**Brief**. A word-for-word copy of the data is what's wanted; pictures stay out of it.

**Dataset extract**.
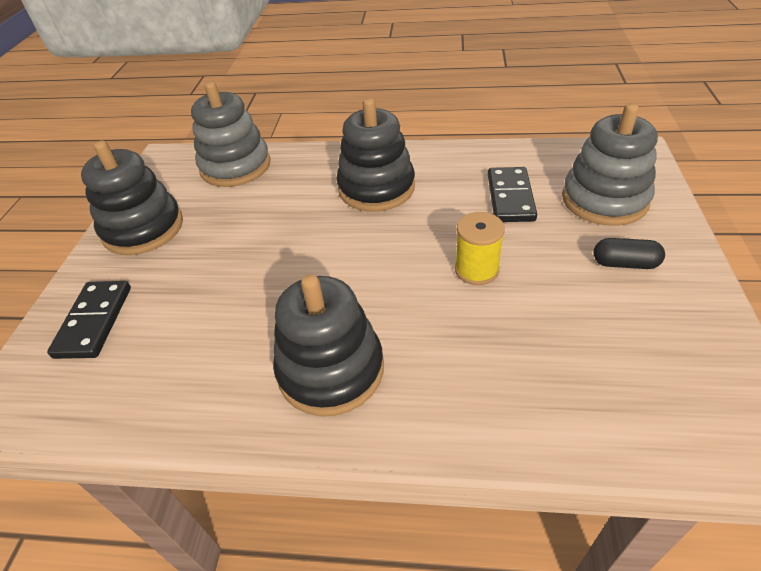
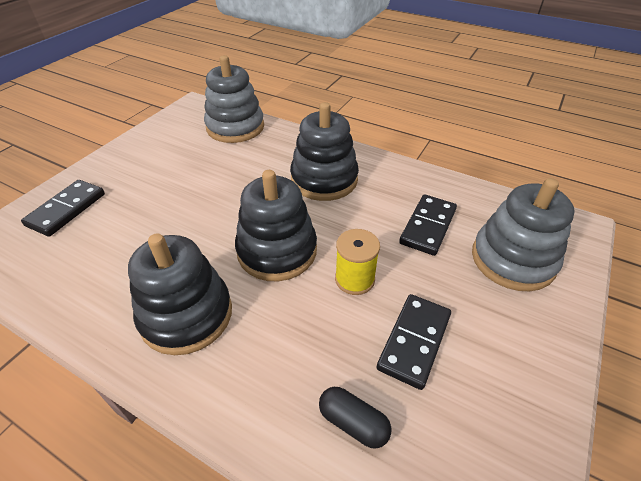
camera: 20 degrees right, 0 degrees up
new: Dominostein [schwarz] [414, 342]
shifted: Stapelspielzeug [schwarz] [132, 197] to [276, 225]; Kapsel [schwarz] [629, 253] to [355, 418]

**Response for this exercise**.
camera: 20 degrees right, 0 degrees up
new: Dominostein [schwarz] [414, 342]
shifted: Stapelspielzeug [schwarz] [132, 197] to [276, 225]; Kapsel [schwarz] [629, 253] to [355, 418]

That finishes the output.